Filter the records below and copy every line containing the word "degrees".

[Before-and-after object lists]
■ ■ ■ ■

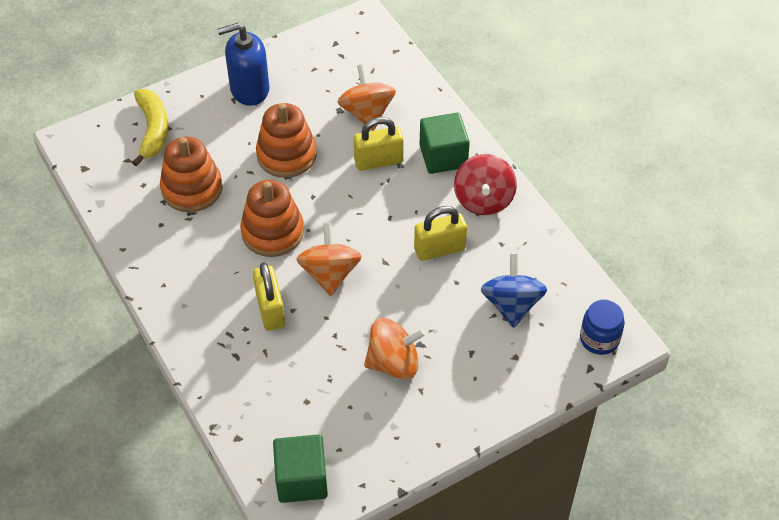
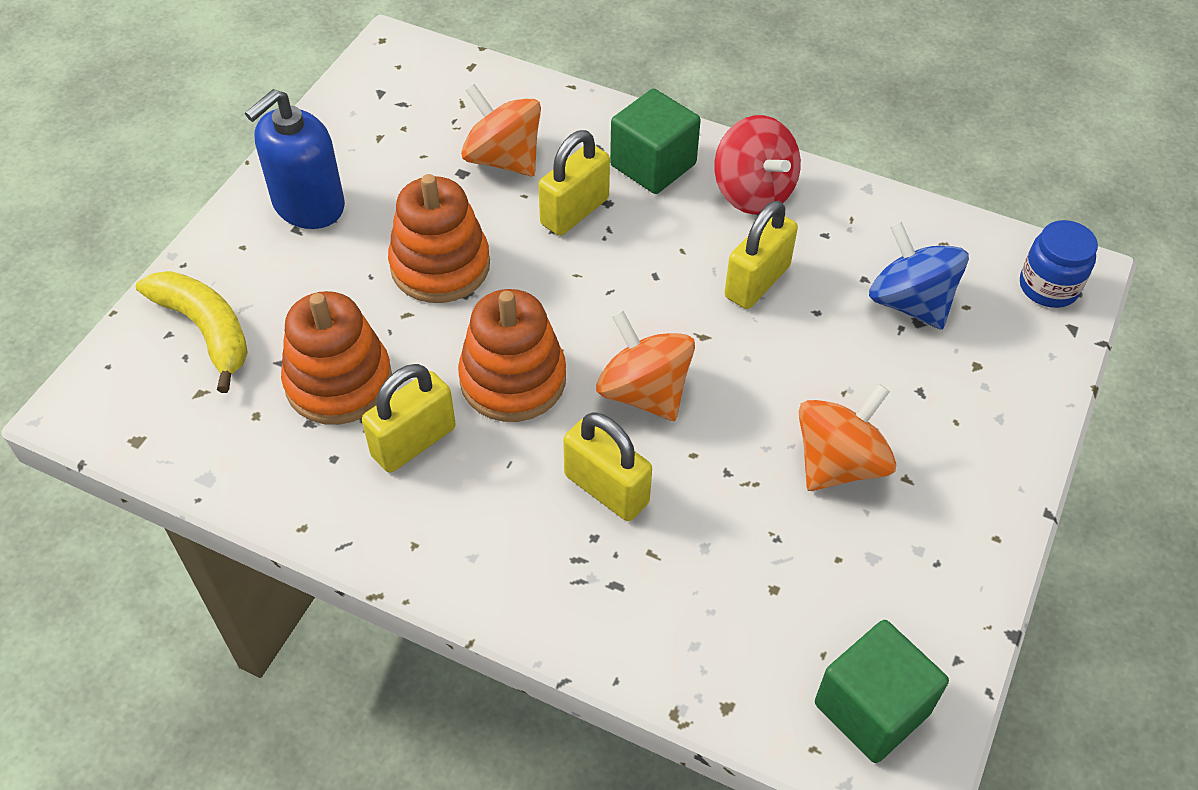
camera: 35 degrees left, 0 degrees up
(202, 237) = (413, 442): none -> yellow padlock

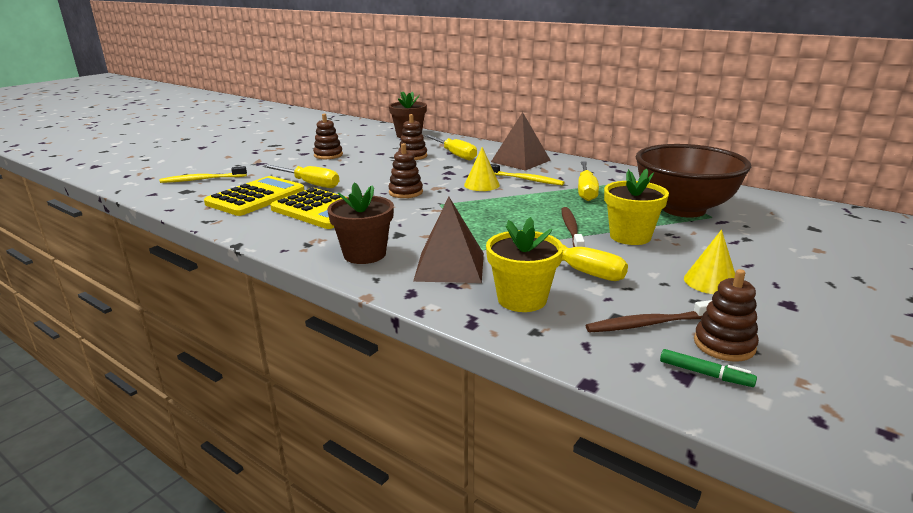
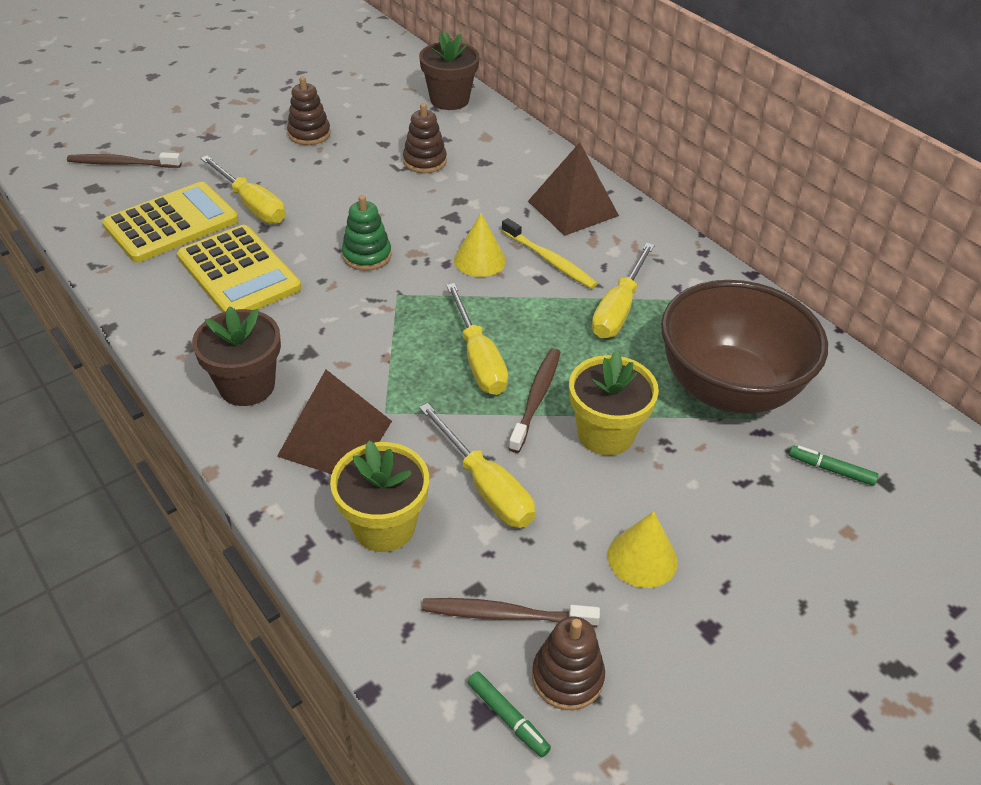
camera: 15 degrees right, 20 degrees up
(202, 179) = (122, 163): yellow toothbrush -> brown toothbrush
(406, 192) = (367, 255): brown stacking toy -> green stacking toy
(455, 155) = (486, 170): yellow screwdriver -> yellow screwdriver (478, 359)
(778, 228) = (831, 469): none -> green marker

■ ■ ■ ■

> _OUTPUT FOR THIS TASK_:
camera: 35 degrees left, 0 degrees up
camera: 15 degrees right, 20 degrees up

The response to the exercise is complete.